Report how many lines below contain the word "ellipse", and give only that number.

------------------------------------------------------------------------

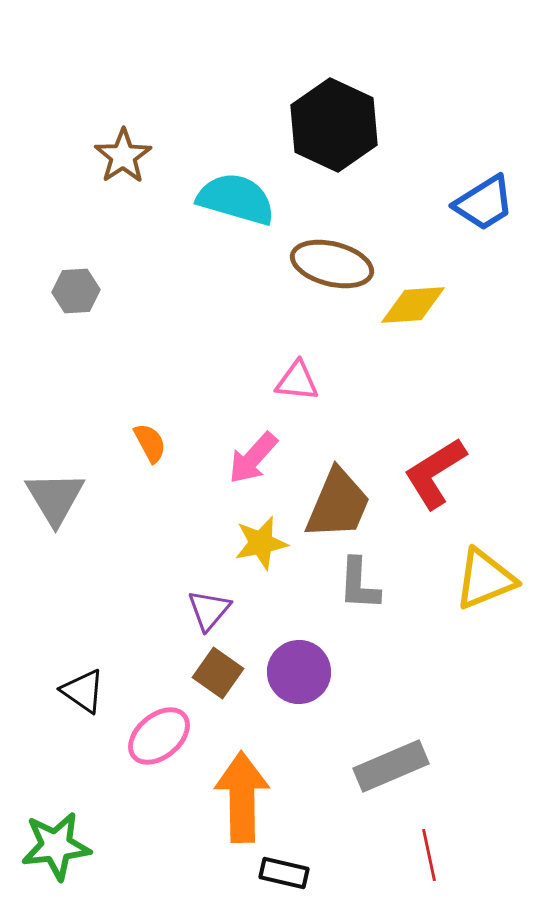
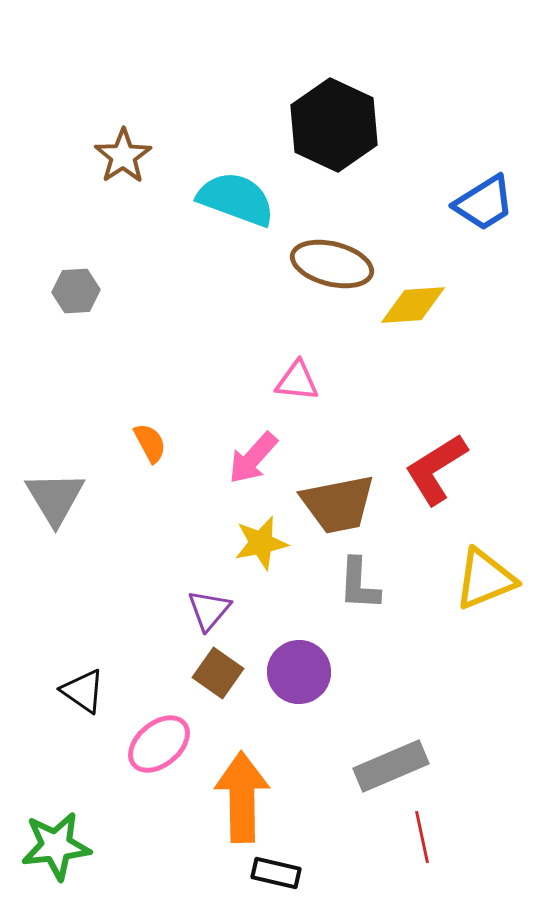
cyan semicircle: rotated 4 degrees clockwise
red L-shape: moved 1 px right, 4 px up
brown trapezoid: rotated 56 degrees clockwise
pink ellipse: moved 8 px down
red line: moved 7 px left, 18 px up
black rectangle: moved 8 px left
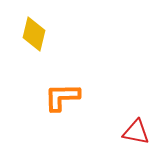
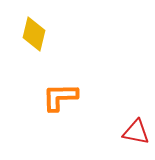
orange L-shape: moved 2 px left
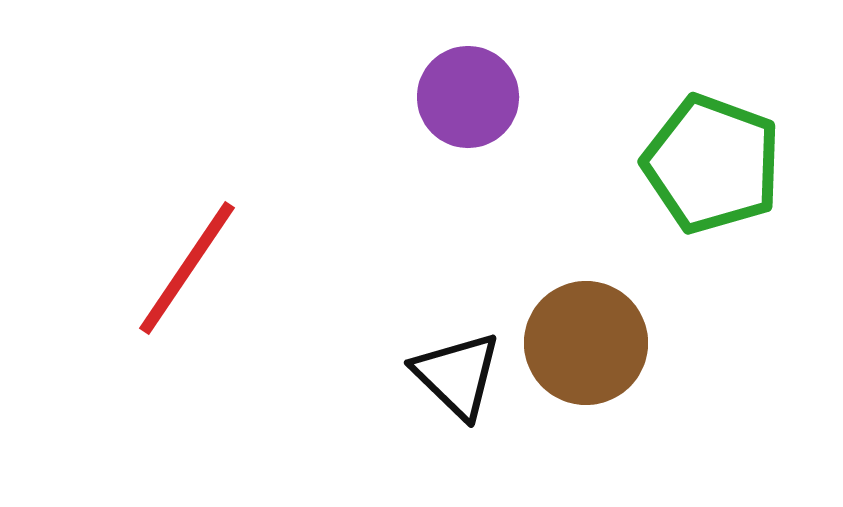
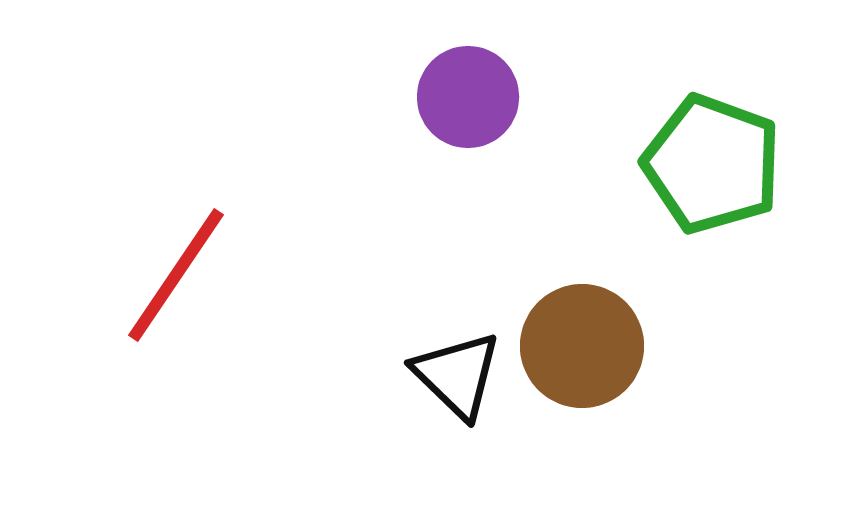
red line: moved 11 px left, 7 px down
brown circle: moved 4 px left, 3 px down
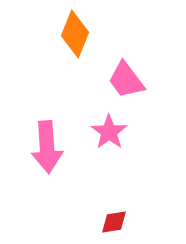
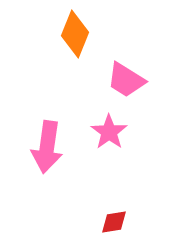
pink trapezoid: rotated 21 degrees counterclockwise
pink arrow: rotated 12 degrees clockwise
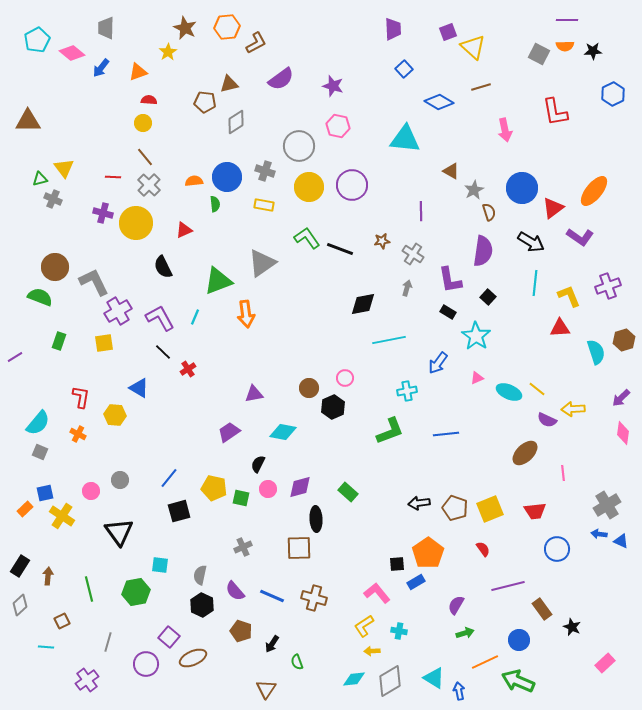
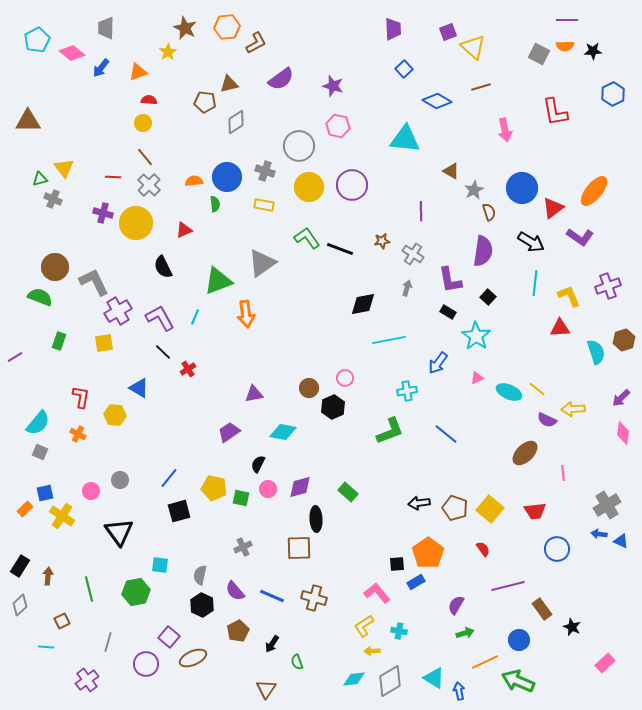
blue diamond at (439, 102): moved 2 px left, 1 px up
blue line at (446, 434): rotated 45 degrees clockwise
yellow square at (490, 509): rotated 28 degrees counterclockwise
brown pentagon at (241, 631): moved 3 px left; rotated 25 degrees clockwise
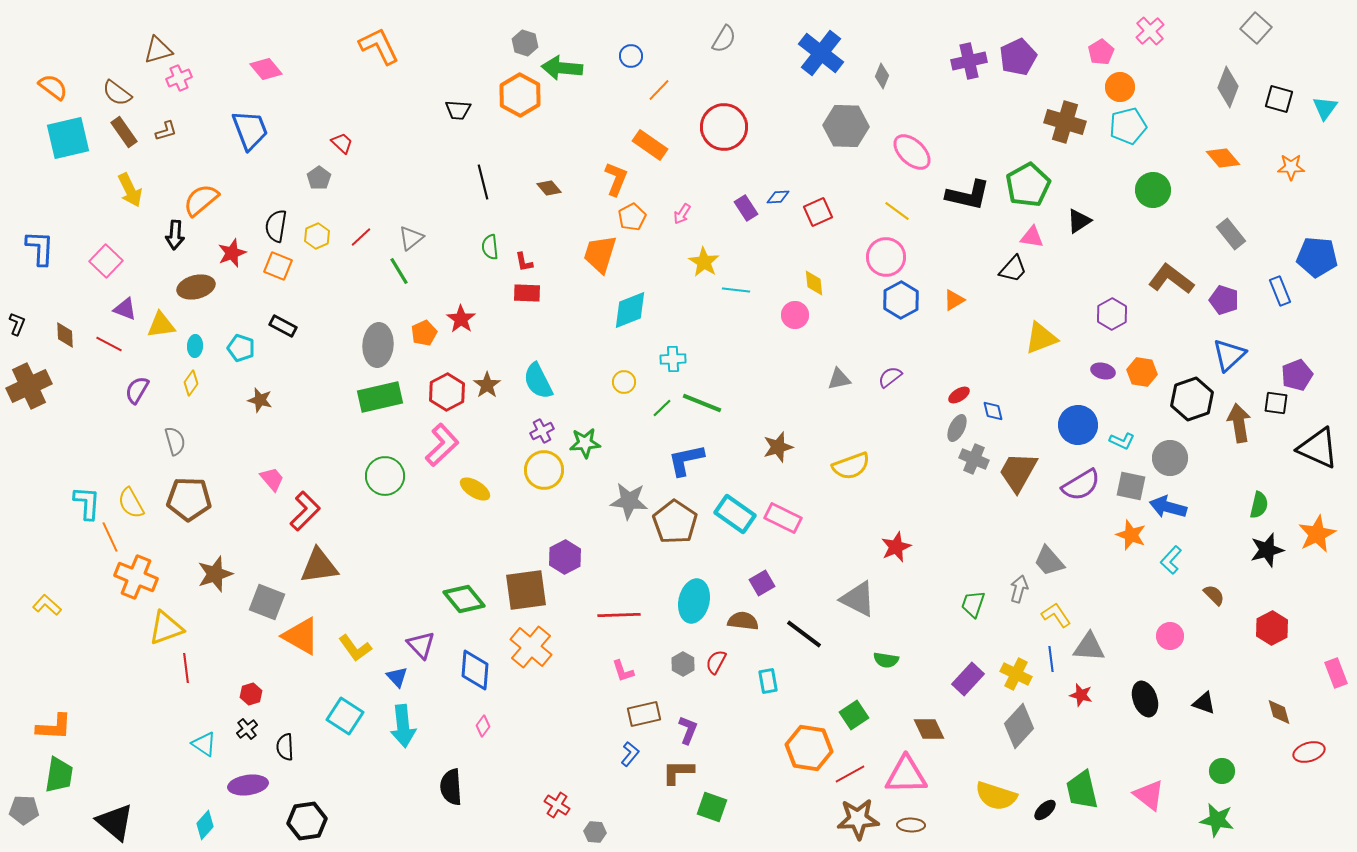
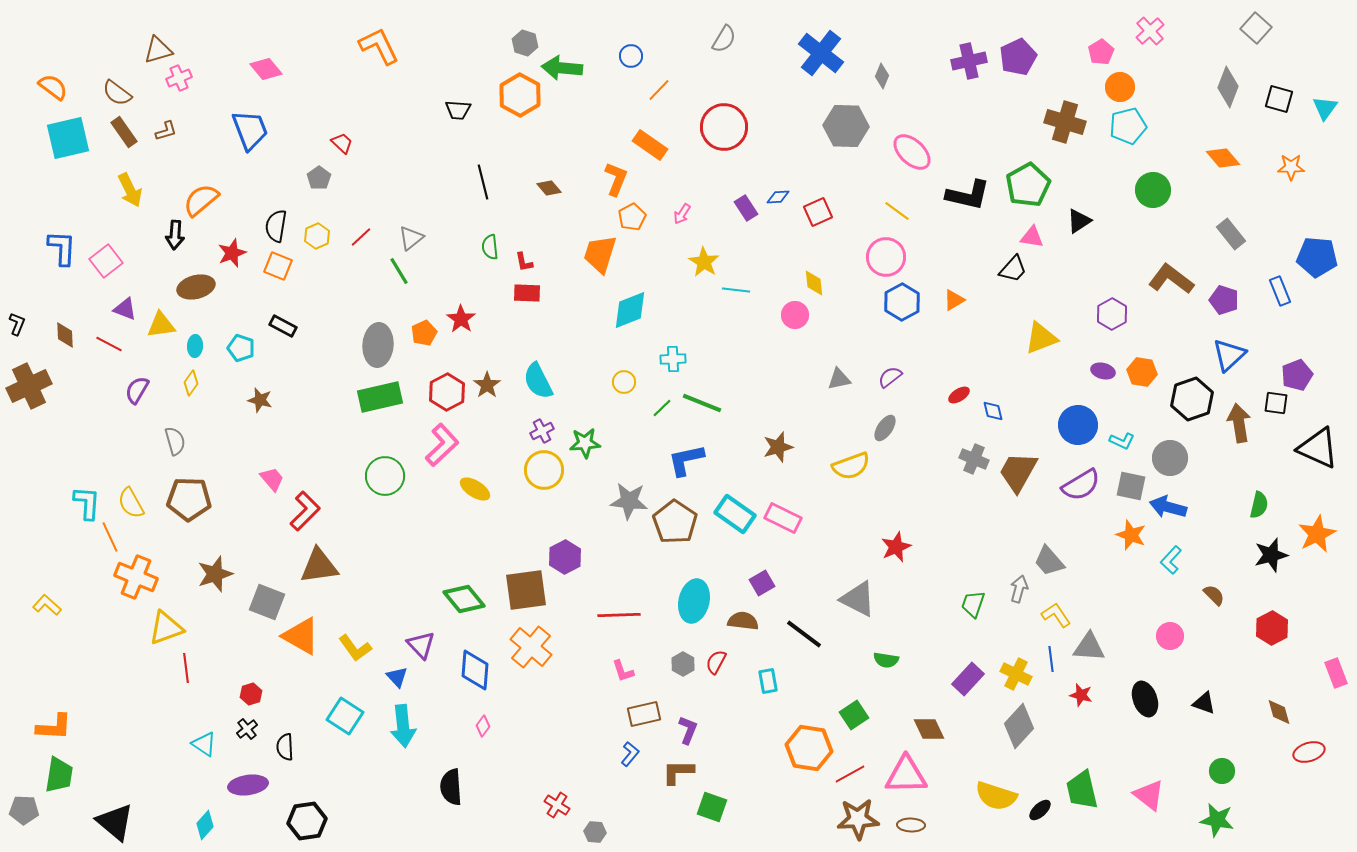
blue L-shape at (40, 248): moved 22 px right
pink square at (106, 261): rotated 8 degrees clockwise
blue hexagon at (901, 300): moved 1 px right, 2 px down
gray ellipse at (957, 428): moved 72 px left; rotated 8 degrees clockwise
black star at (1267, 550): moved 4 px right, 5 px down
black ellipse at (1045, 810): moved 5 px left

------------------------------------------------------------------------

### THE COMPLETED TASK
3